-- EXERCISE DIRECTIONS --
Which lines below fall between the one containing "(786, 368) = (616, 154): purple" and the one containing "(945, 464) = (760, 187): none -> yellow clock"? Repeat them exactly, counting both of those lines, and add nothing else.

Image sets with object changes

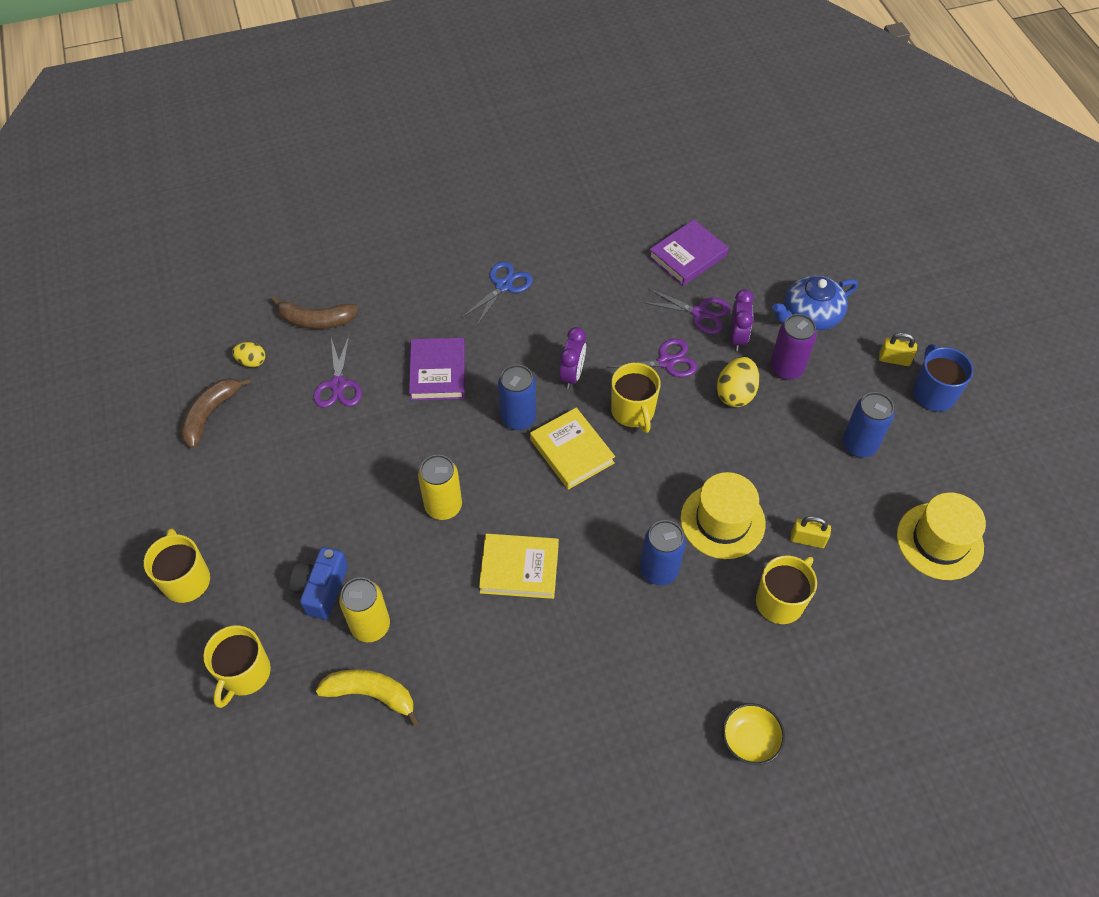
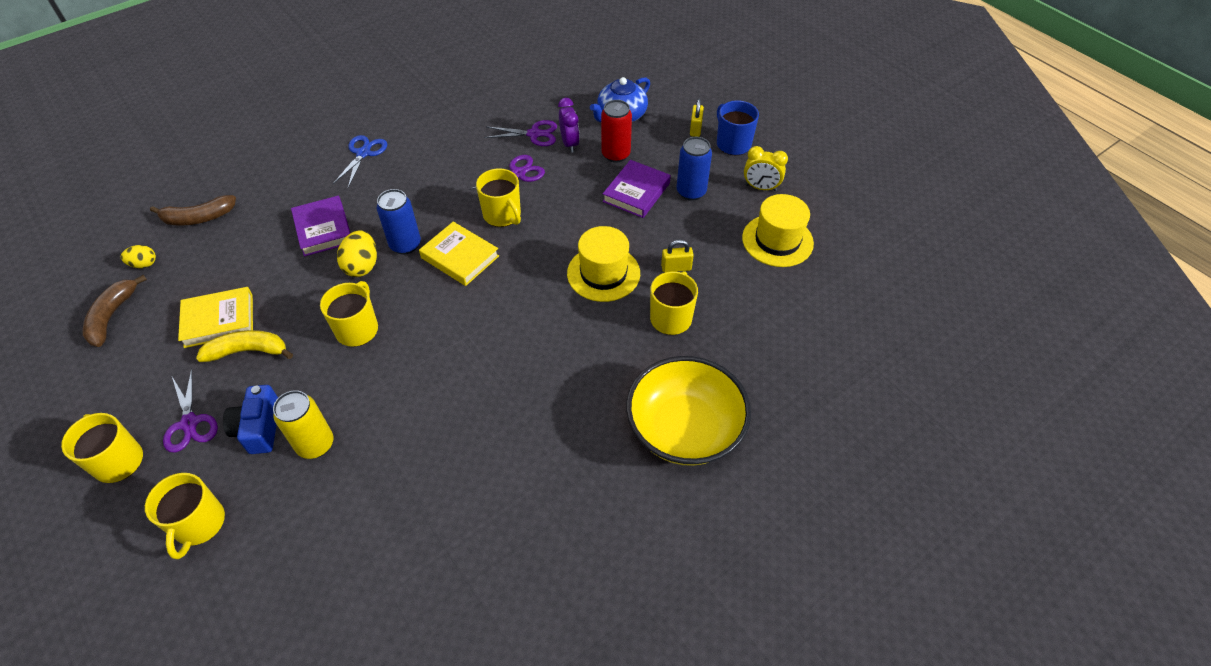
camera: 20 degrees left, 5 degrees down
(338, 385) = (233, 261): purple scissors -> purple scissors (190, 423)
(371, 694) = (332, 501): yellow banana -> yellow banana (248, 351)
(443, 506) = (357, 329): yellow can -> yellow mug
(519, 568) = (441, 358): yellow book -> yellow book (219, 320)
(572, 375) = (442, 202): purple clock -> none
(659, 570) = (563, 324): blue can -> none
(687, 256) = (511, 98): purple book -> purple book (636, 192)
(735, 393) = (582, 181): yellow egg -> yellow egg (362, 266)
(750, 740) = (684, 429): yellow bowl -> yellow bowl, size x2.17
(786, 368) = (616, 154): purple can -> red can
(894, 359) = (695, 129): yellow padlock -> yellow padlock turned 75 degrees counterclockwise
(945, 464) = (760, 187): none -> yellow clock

* * *

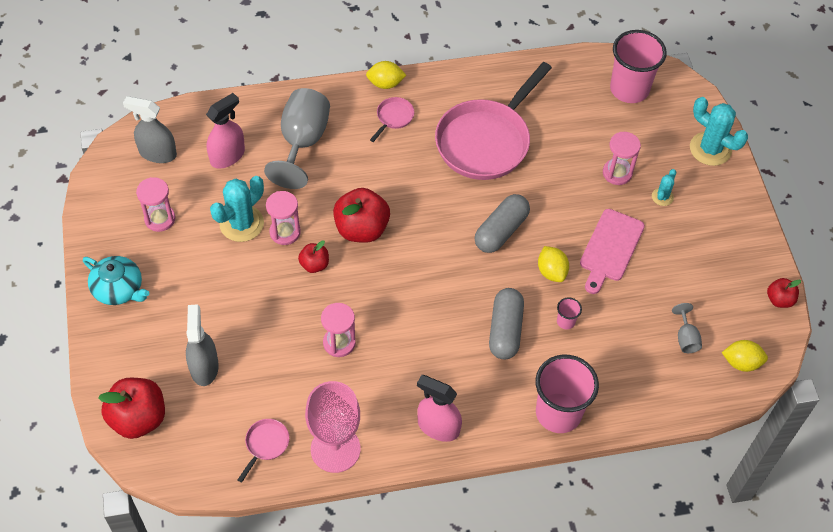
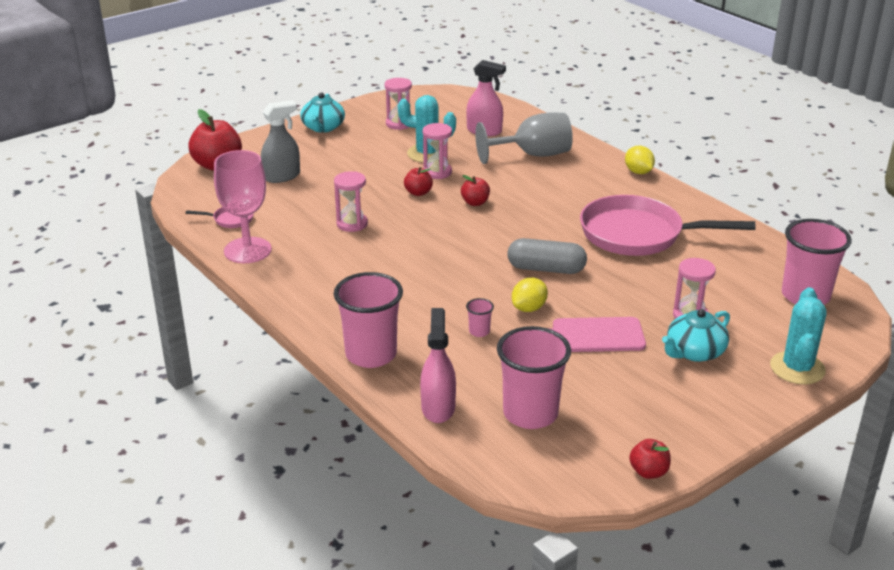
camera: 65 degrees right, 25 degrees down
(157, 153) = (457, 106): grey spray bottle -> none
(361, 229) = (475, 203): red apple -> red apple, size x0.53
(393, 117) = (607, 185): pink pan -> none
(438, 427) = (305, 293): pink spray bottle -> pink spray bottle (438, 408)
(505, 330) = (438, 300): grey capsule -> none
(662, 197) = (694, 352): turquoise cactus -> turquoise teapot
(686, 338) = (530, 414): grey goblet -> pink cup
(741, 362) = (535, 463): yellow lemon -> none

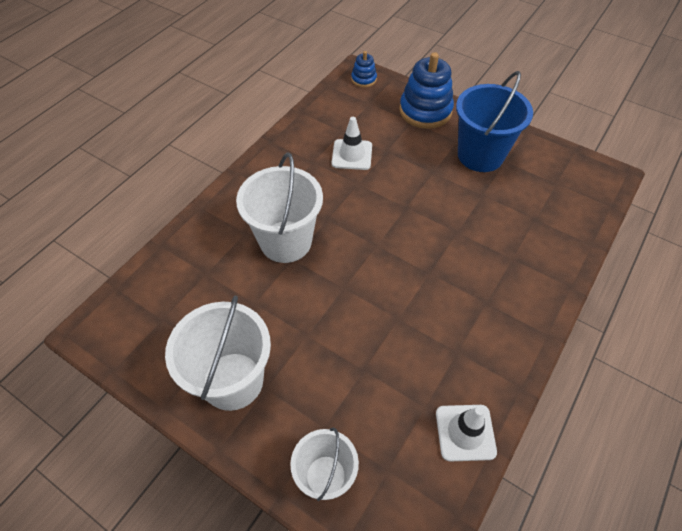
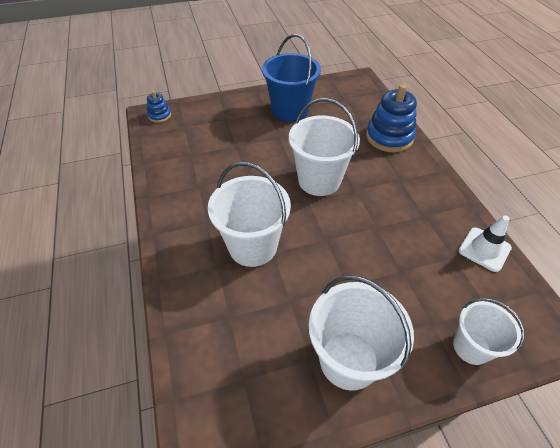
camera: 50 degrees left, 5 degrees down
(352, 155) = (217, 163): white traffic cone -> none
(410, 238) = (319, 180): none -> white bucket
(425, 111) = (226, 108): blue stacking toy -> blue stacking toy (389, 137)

-- PROBLEM SOLUTION --
(786, 368) = (616, 154): purple can -> red can
(894, 359) = (695, 129): yellow padlock -> yellow padlock turned 75 degrees counterclockwise
(945, 464) = (760, 187): none -> yellow clock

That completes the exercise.